:: Instructions for the task ::
Below are records that should be duplicated exactly, with no image retained.

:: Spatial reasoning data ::

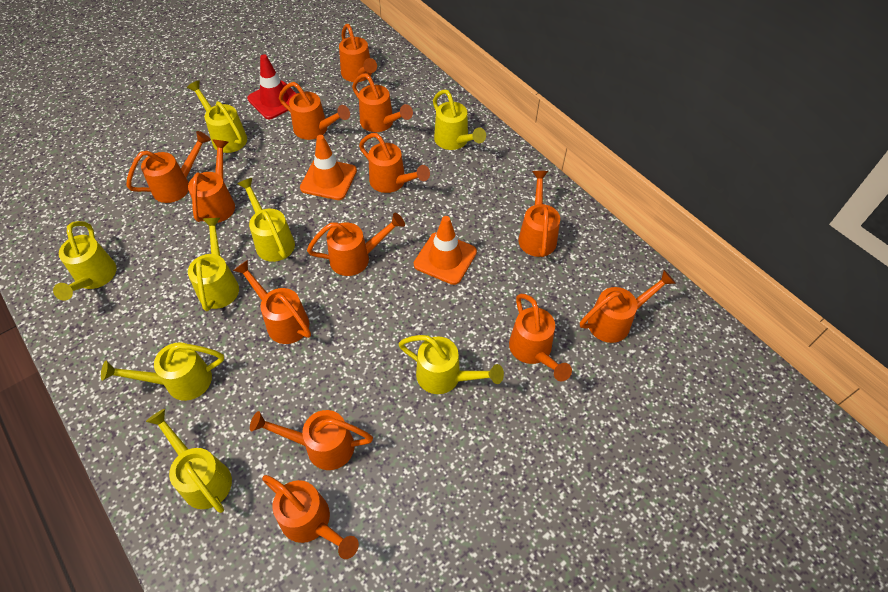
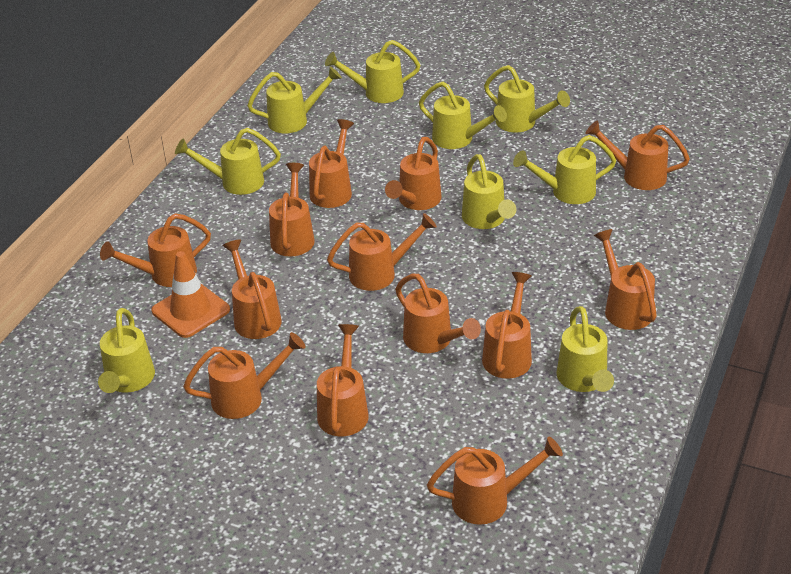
orange traffic cone: 2 -> 1
red traffic cone: 1 -> 0
yellow watering can: 8 -> 9

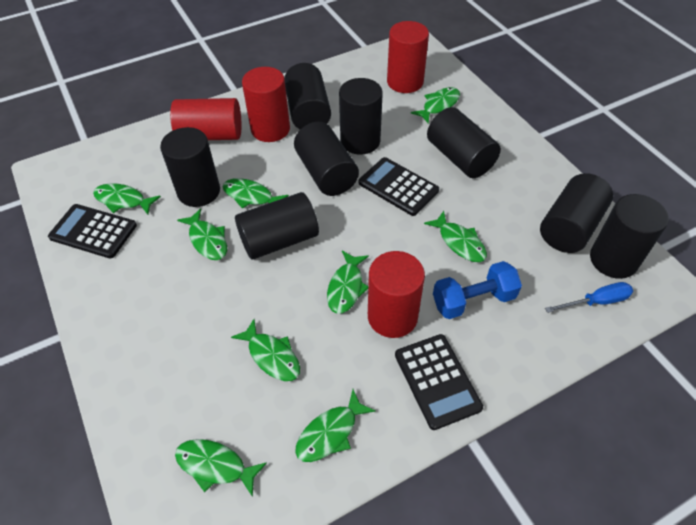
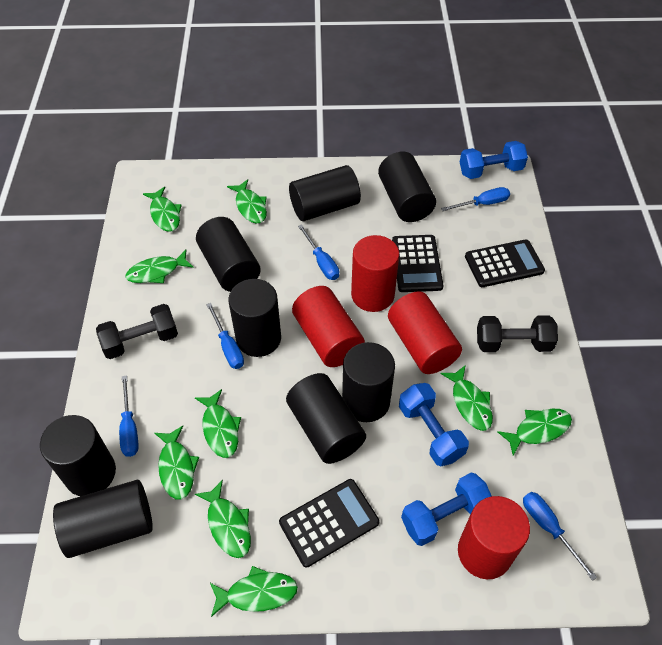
black dumbbell: 0 -> 2
blue dumbbell: 1 -> 3
blue screwdriver: 1 -> 5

:: Answer for the task ::
orange traffic cone: 2 -> 1
red traffic cone: 1 -> 0
yellow watering can: 8 -> 9

black dumbbell: 0 -> 2
blue dumbbell: 1 -> 3
blue screwdriver: 1 -> 5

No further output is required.